▶ **ACTIVITY**
The expected result is the material below, reproduced exactly from its first line through the line containing "U38: XNOR CD4077".
--- MATERIAL FOR THIS TASK Enclosed Below ---
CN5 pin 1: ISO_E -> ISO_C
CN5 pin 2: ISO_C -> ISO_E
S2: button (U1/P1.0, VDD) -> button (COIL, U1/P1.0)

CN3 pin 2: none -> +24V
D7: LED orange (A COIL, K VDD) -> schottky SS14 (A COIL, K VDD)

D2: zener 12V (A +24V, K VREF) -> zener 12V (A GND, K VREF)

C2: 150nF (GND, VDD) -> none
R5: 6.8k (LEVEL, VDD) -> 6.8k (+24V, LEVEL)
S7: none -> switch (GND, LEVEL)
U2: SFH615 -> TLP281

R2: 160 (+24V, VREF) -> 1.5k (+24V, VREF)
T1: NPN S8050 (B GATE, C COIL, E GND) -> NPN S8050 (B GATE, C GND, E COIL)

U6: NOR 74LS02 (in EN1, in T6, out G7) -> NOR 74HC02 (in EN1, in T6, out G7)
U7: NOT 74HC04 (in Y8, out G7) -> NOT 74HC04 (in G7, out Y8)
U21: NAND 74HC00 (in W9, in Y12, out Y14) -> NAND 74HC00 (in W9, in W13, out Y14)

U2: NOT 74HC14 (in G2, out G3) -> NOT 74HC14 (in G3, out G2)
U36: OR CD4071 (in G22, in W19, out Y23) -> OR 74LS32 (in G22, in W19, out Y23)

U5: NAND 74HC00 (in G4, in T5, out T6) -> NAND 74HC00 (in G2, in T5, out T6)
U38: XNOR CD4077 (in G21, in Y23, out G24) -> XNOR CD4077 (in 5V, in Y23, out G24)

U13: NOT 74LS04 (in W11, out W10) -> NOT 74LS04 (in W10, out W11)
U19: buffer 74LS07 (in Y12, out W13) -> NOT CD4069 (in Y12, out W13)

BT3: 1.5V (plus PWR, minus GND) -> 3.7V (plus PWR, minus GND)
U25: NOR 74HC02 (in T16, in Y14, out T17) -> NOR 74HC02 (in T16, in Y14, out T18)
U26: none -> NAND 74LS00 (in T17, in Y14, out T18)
--- End of Enclosed MATERIAL FOR THIS TASK ---
▶ **TASK OUTPUT**
CN5 pin 1: ISO_E -> ISO_C
CN5 pin 2: ISO_C -> ISO_E
S2: button (U1/P1.0, VDD) -> button (COIL, U1/P1.0)

CN3 pin 2: none -> +24V
D7: LED orange (A COIL, K VDD) -> schottky SS14 (A COIL, K VDD)

D2: zener 12V (A +24V, K VREF) -> zener 12V (A GND, K VREF)

C2: 150nF (GND, VDD) -> none
R5: 6.8k (LEVEL, VDD) -> 6.8k (+24V, LEVEL)
S7: none -> switch (GND, LEVEL)
U2: SFH615 -> TLP281

R2: 160 (+24V, VREF) -> 1.5k (+24V, VREF)
T1: NPN S8050 (B GATE, C COIL, E GND) -> NPN S8050 (B GATE, C GND, E COIL)

U6: NOR 74LS02 (in EN1, in T6, out G7) -> NOR 74HC02 (in EN1, in T6, out G7)
U7: NOT 74HC04 (in Y8, out G7) -> NOT 74HC04 (in G7, out Y8)
U21: NAND 74HC00 (in W9, in Y12, out Y14) -> NAND 74HC00 (in W9, in W13, out Y14)

U2: NOT 74HC14 (in G2, out G3) -> NOT 74HC14 (in G3, out G2)
U36: OR CD4071 (in G22, in W19, out Y23) -> OR 74LS32 (in G22, in W19, out Y23)

U5: NAND 74HC00 (in G4, in T5, out T6) -> NAND 74HC00 (in G2, in T5, out T6)
U38: XNOR CD4077 (in G21, in Y23, out G24) -> XNOR CD4077 (in 5V, in Y23, out G24)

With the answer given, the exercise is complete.